= Beginning of Section =
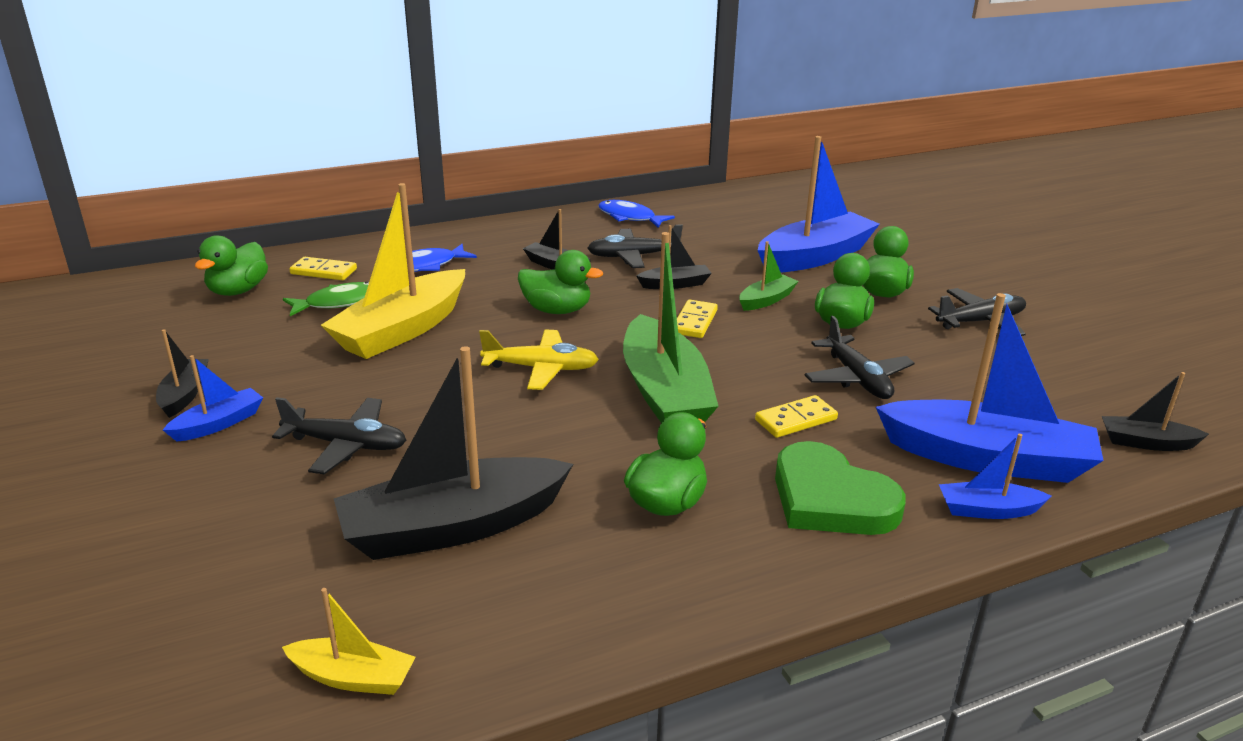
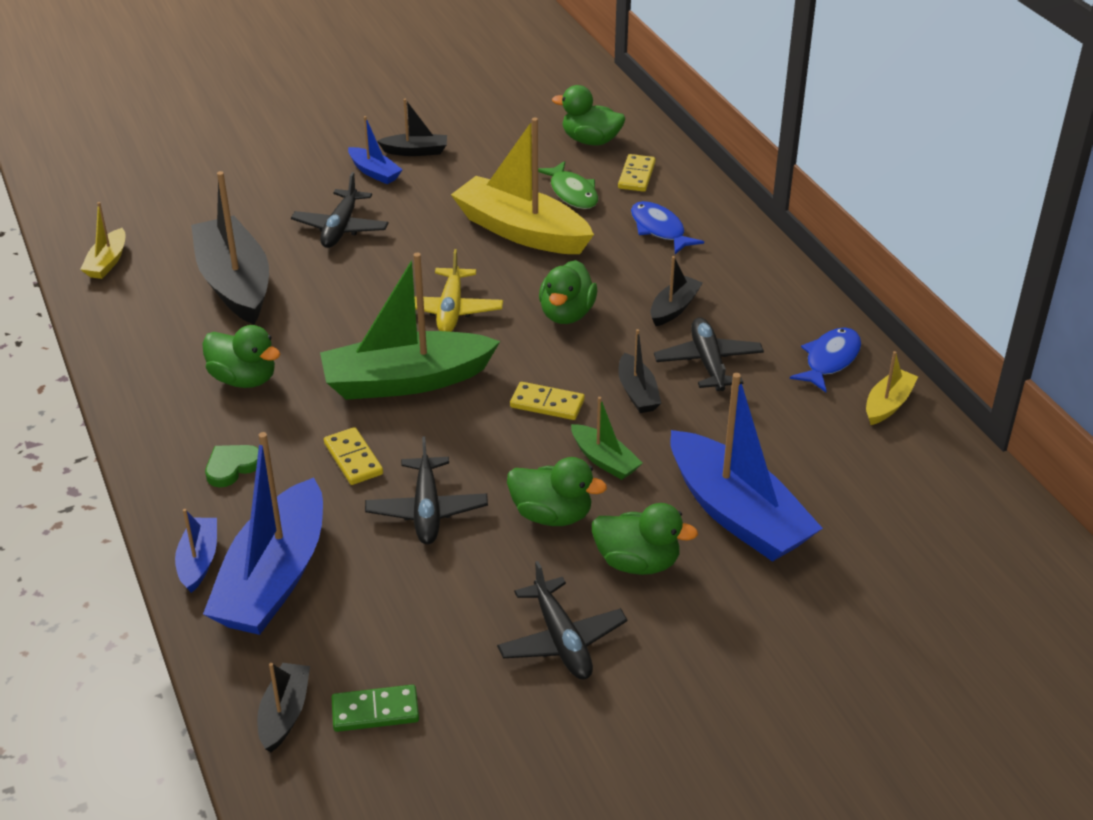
camera: 90 degrees right, 10 degrees up
(681, 205) = (888, 404): none -> yellow boat
(830, 499) = (232, 467): green heart -> green heart, size x0.52
(857, 378) = (427, 510): black plane -> black plane turned 75 degrees counterclockwise
(1108, 398) = (375, 711): none -> green domino

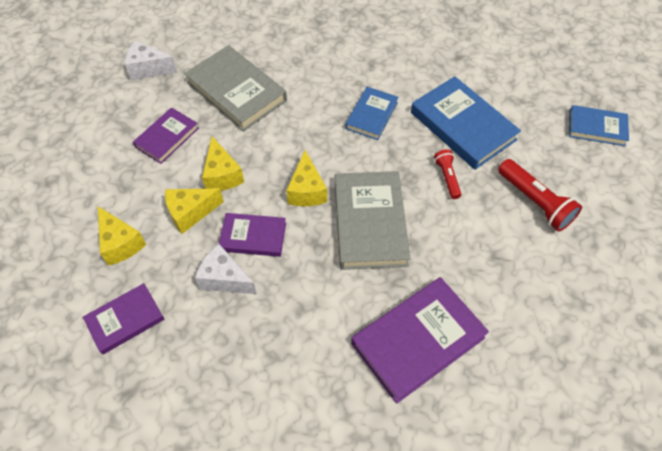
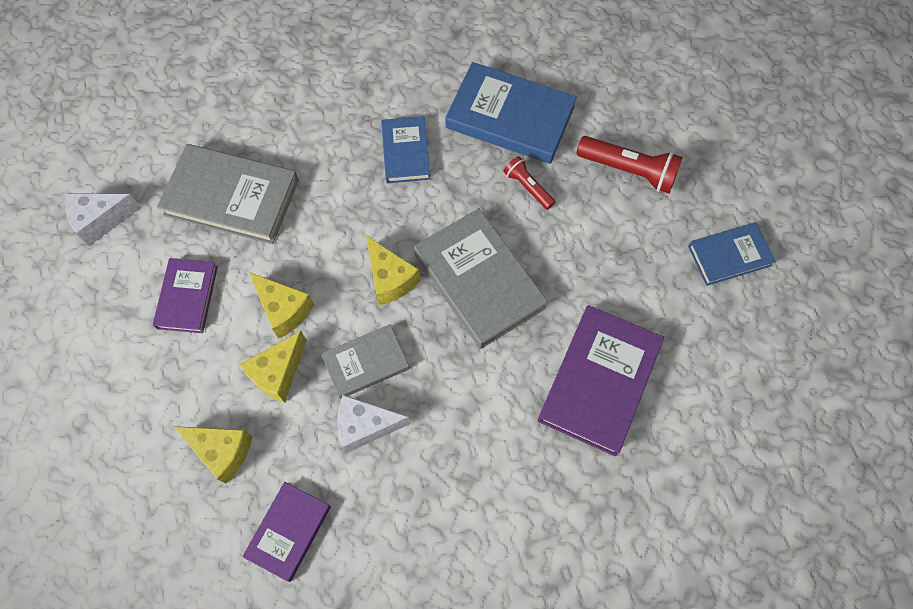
camera: 30 degrees left, 10 degrees up
(253, 237) = (366, 363): purple book -> grey book
(596, 128) = (644, 53): blue book -> blue book (729, 256)

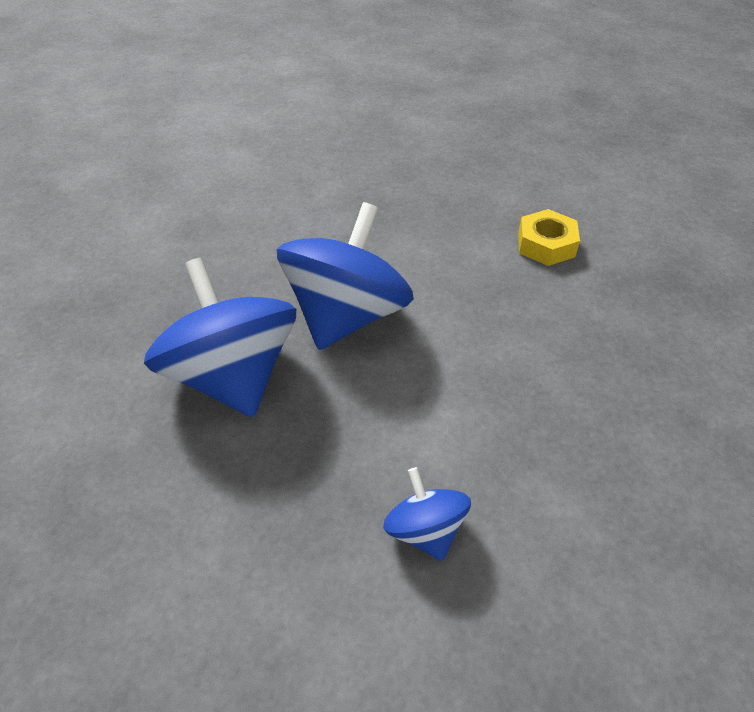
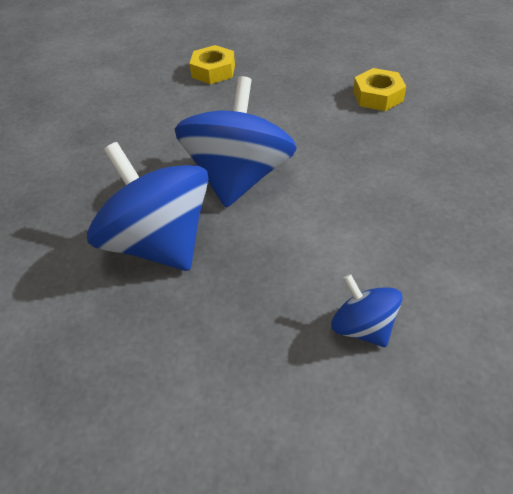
camera: 10 degrees left, 0 degrees up
(362, 175) = (213, 71): none -> yellow nut

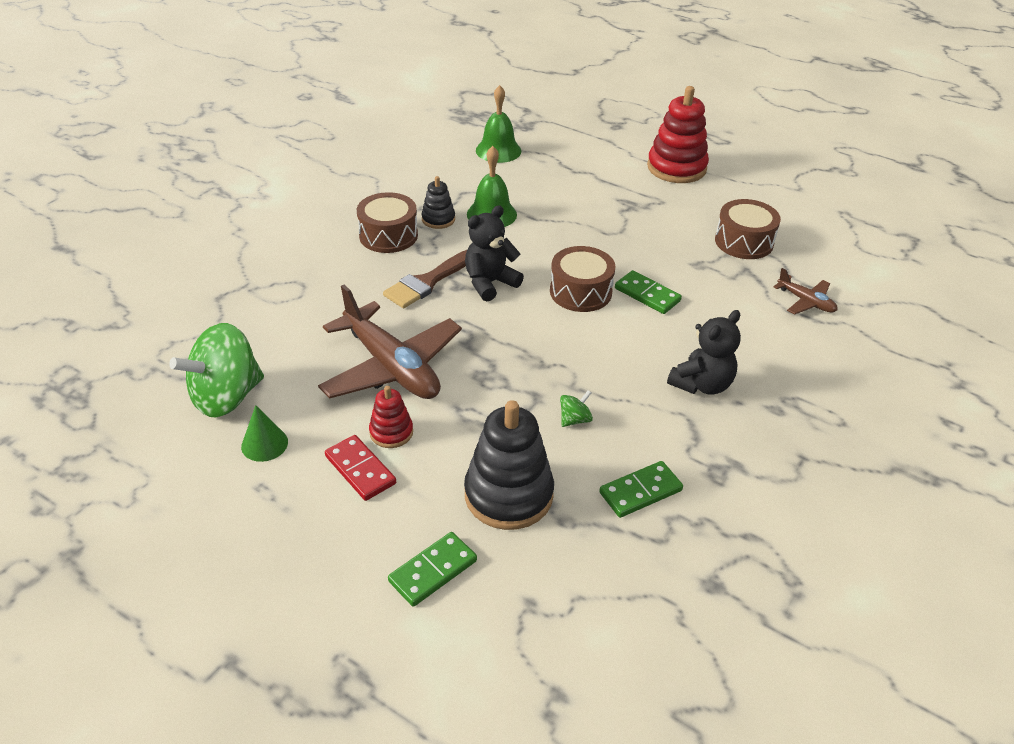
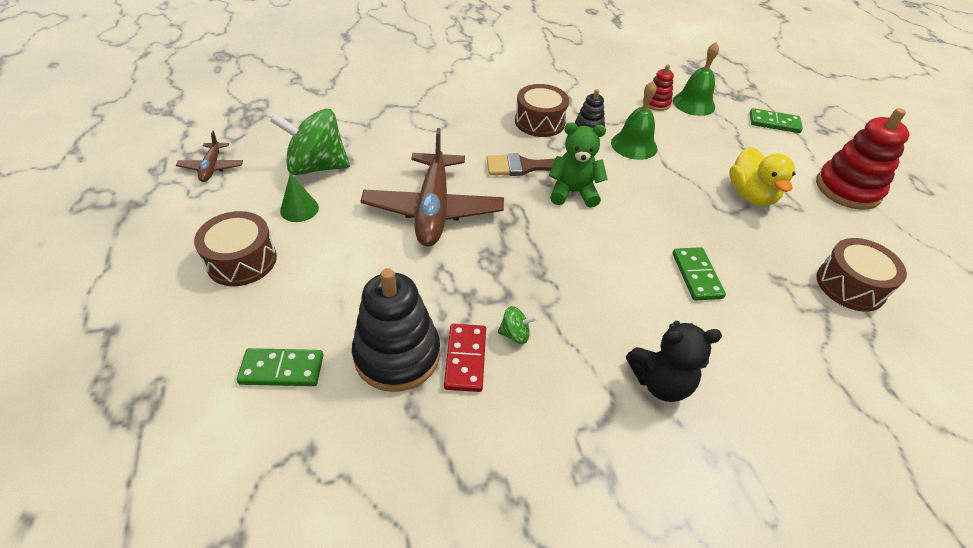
camera: 40 degrees right, 5 degrees up
(360, 470) = (329, 264): red domino -> red domino (465, 359)
(391, 432) = (378, 253): red stacking toy -> red stacking toy (656, 103)
(490, 283) = (573, 192): black teddy bear -> green teddy bear
(580, 292) = (639, 239): brown drum -> brown drum (242, 260)
(620, 209) = (751, 195): none -> yellow duck
(640, 491) = (497, 432): green domino -> green domino (774, 123)
(806, 302) = (861, 379): brown plane -> brown plane (212, 167)

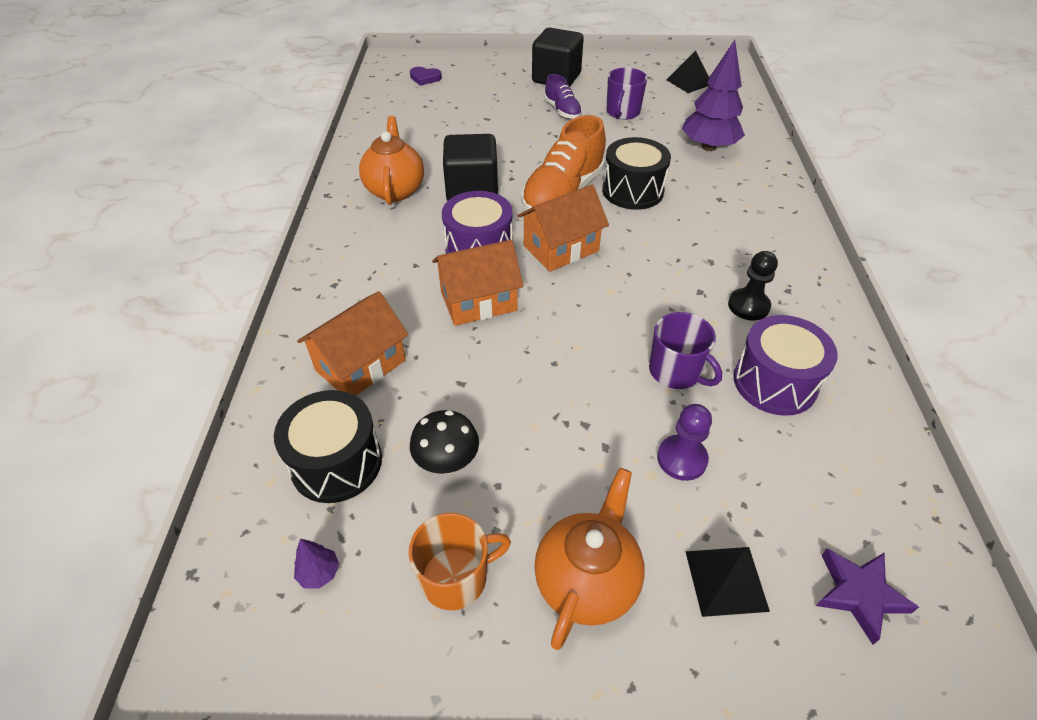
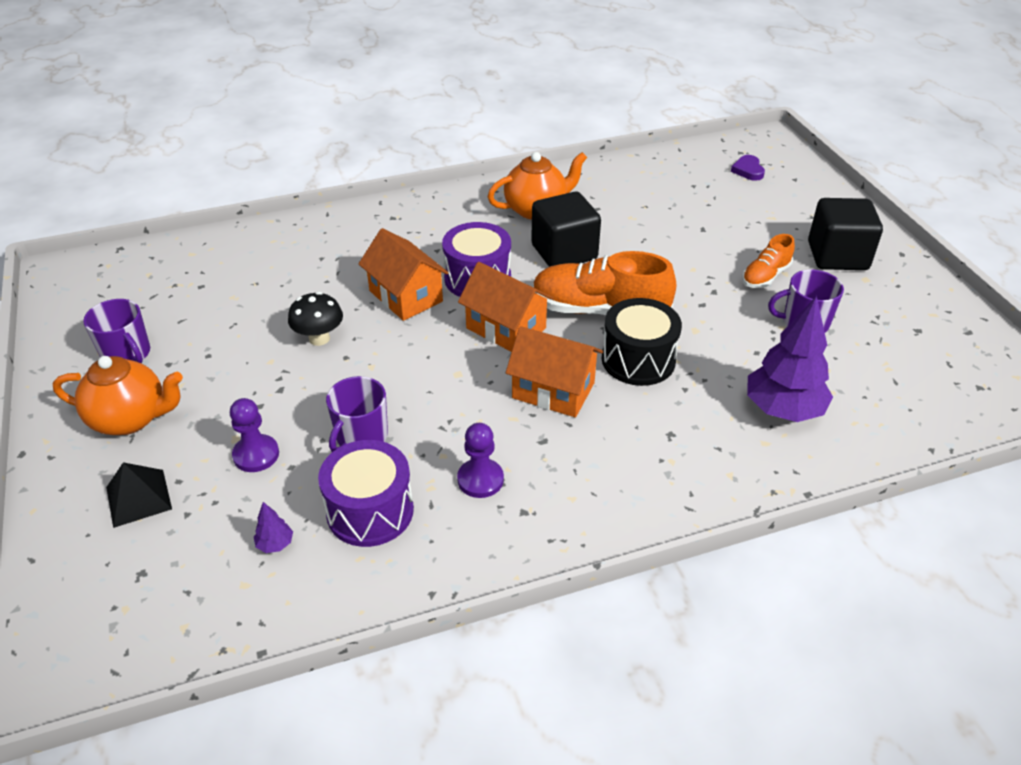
camera: 70 degrees right, 5 degrees down
(319, 573) = (125, 296): purple tree -> purple tree (275, 544)
(336, 463) = (213, 275): black drum -> none
(360, 365) = (308, 257): orange house -> orange house (553, 390)
(447, 462) = (224, 325): black mushroom -> black mushroom (319, 338)
(456, 577) = (127, 354): orange mug -> purple mug
(562, 110) = (765, 276): purple shoe -> orange shoe
(689, 82) = (942, 369): black pyramid -> none
(748, 306) = (480, 479): black pawn -> purple pawn
(859, 594) = (133, 587): purple star -> none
= End of Section =
**Exercise goal**: Repeat the listing above word for word, omitting the pictures.

**Answer below**:
camera: 90 degrees right, 10 degrees up
(681, 205) = (888, 404): none -> yellow boat
(830, 499) = (232, 467): green heart -> green heart, size x0.52
(857, 378) = (427, 510): black plane -> black plane turned 75 degrees counterclockwise
(1108, 398) = (375, 711): none -> green domino

camera: 30 degrees left, 10 degrees up
(253, 237) = (366, 363): purple book -> grey book
(596, 128) = (644, 53): blue book -> blue book (729, 256)

camera: 10 degrees left, 0 degrees up
(362, 175) = (213, 71): none -> yellow nut

camera: 40 degrees right, 5 degrees up
(360, 470) = (329, 264): red domino -> red domino (465, 359)
(391, 432) = (378, 253): red stacking toy -> red stacking toy (656, 103)
(490, 283) = (573, 192): black teddy bear -> green teddy bear
(580, 292) = (639, 239): brown drum -> brown drum (242, 260)
(620, 209) = (751, 195): none -> yellow duck
(640, 491) = (497, 432): green domino -> green domino (774, 123)
(806, 302) = (861, 379): brown plane -> brown plane (212, 167)

camera: 70 degrees right, 5 degrees down
(319, 573) = (125, 296): purple tree -> purple tree (275, 544)
(336, 463) = (213, 275): black drum -> none
(360, 365) = (308, 257): orange house -> orange house (553, 390)
(447, 462) = (224, 325): black mushroom -> black mushroom (319, 338)
(456, 577) = (127, 354): orange mug -> purple mug
(562, 110) = (765, 276): purple shoe -> orange shoe
(689, 82) = (942, 369): black pyramid -> none
(748, 306) = (480, 479): black pawn -> purple pawn
(859, 594) = (133, 587): purple star -> none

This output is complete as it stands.